**What you will do**
All of the data must be output exactly, with every picture left out.

**Source data**
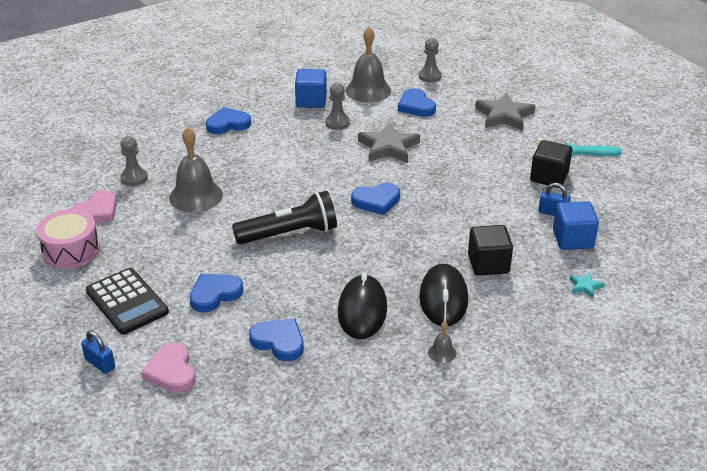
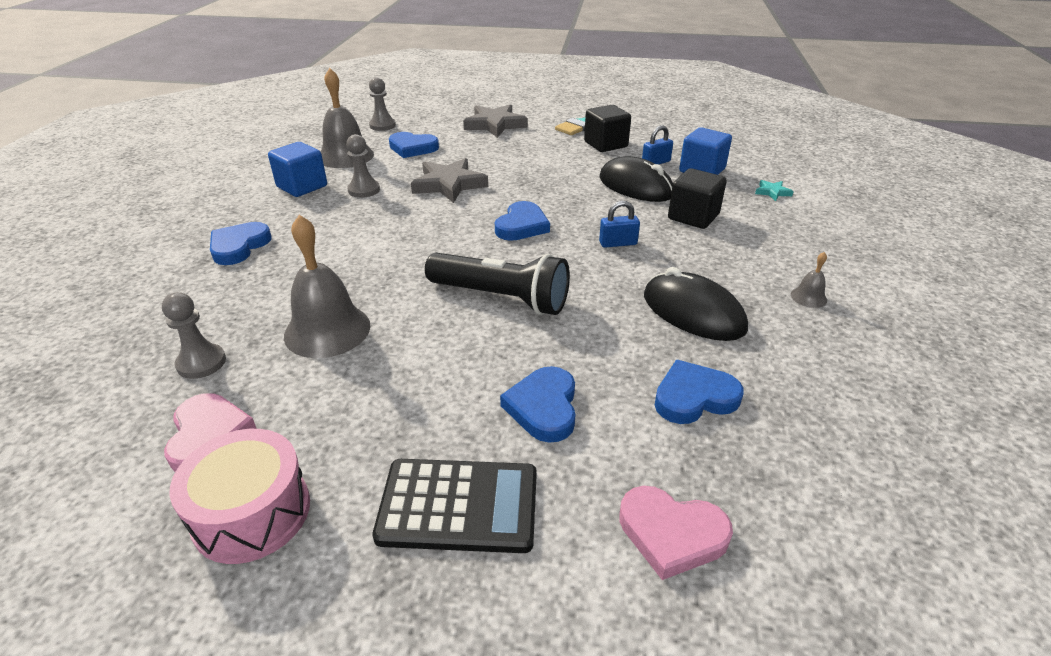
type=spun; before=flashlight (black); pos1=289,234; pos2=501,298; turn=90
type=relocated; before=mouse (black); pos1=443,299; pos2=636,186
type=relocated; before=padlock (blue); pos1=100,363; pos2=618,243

**Final answer**
type=spun; before=flashlight (black); pos1=289,234; pos2=501,298; turn=90
type=relocated; before=mouse (black); pos1=443,299; pos2=636,186
type=relocated; before=padlock (blue); pos1=100,363; pos2=618,243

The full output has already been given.